| WORK REQUEST |
Write the entries below out again exactly; any picture in them stays out.
[Opening RECORDS FOR THE TASK section]
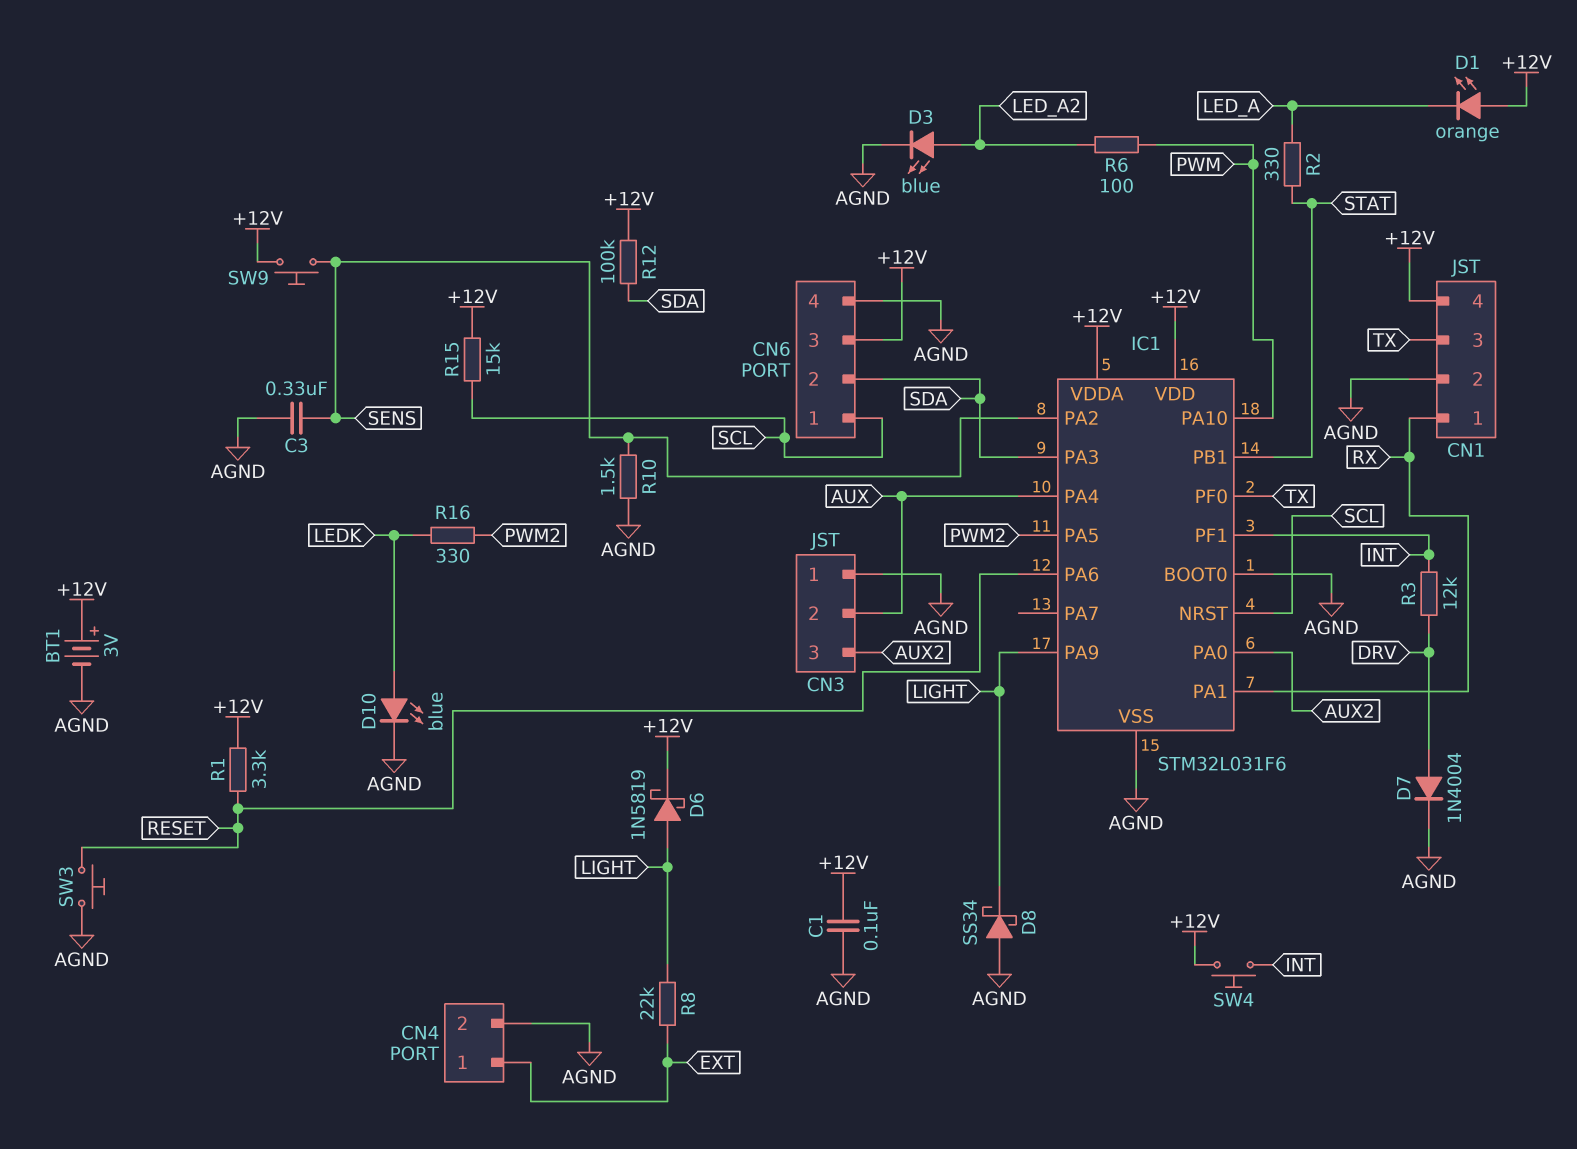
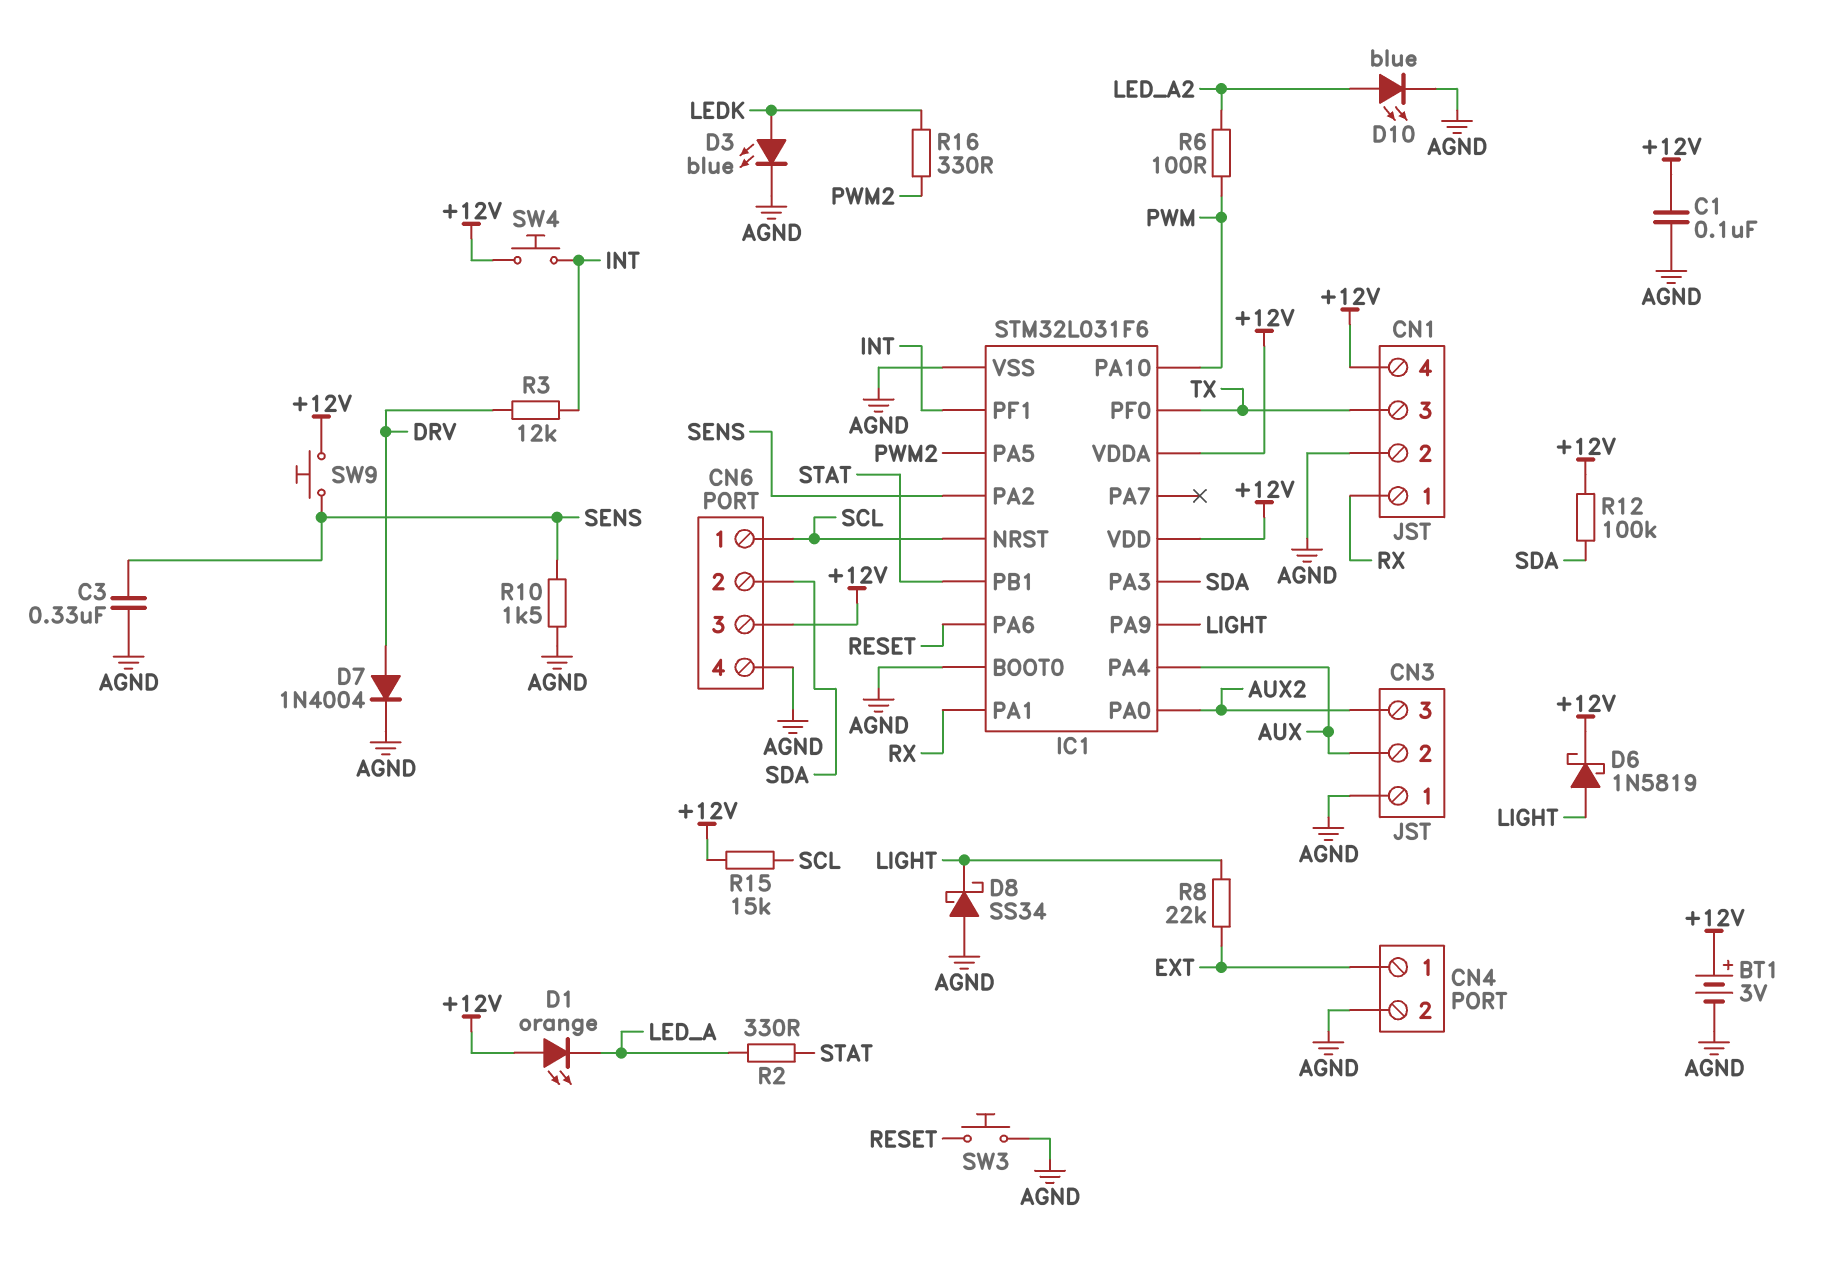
D3: LED blue (A LED_A2, K AGND) -> LED blue (A LEDK, K AGND)
D10: LED blue (A LEDK, K AGND) -> LED blue (A LED_A2, K AGND)
R1: 3.3k (+12V, RESET) -> none

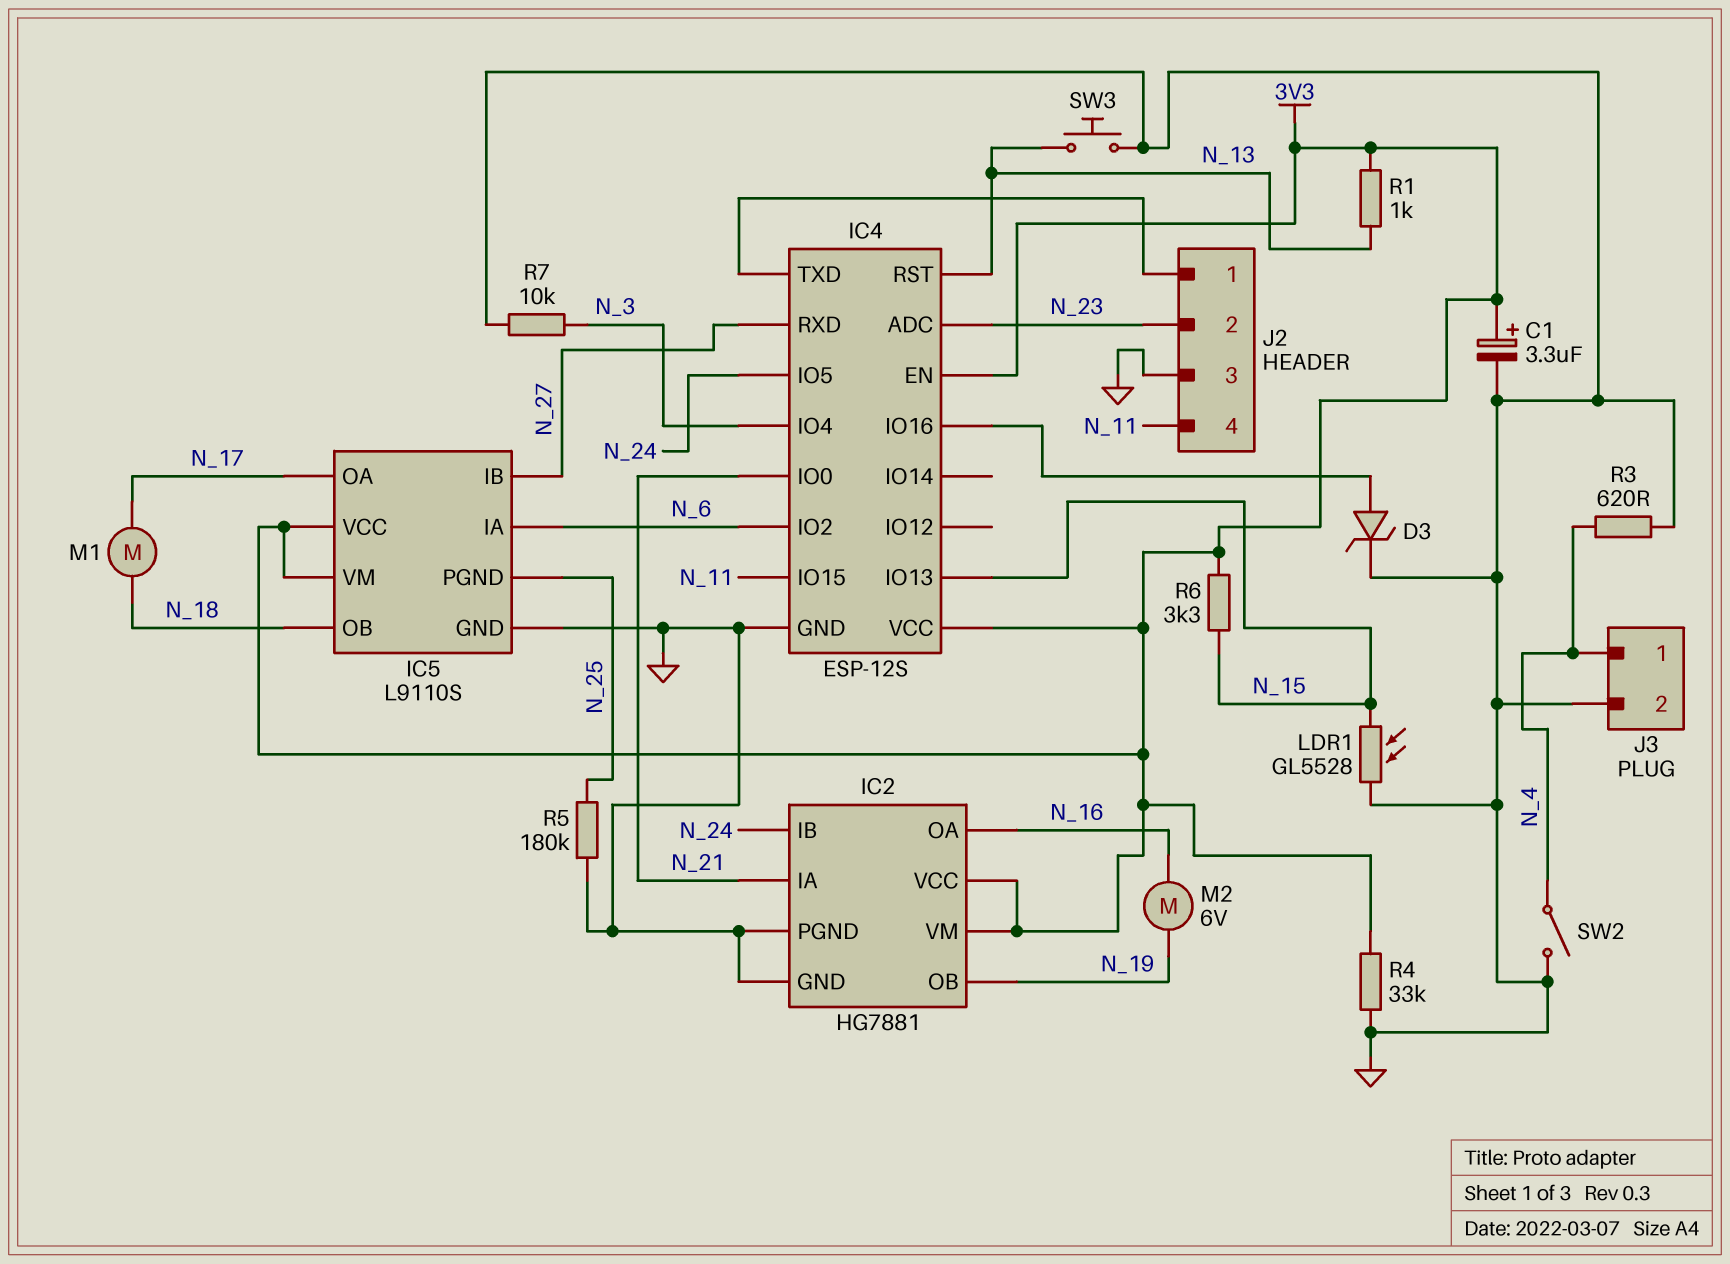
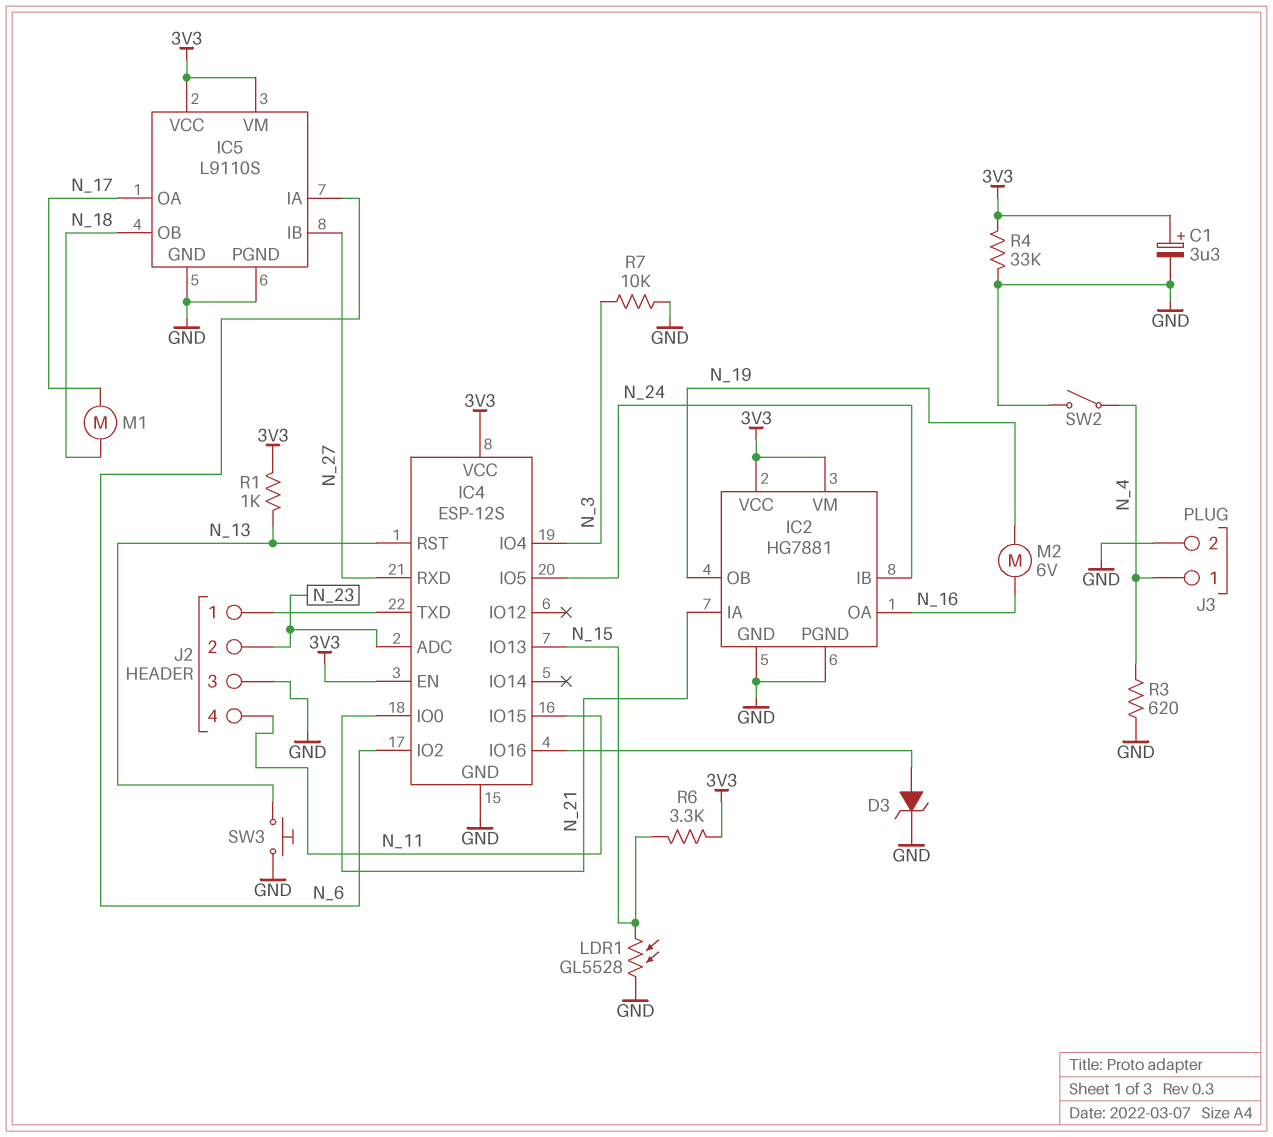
IC5 pin PGND: N_25 -> GND
R5: 180k (GND, N_25) -> none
[Closing RECORDS FOR THE TASK section]
| SOLUTION TO THIS PROBLEM |
D3: LED blue (A LED_A2, K AGND) -> LED blue (A LEDK, K AGND)
D10: LED blue (A LEDK, K AGND) -> LED blue (A LED_A2, K AGND)
R1: 3.3k (+12V, RESET) -> none

IC5 pin PGND: N_25 -> GND
R5: 180k (GND, N_25) -> none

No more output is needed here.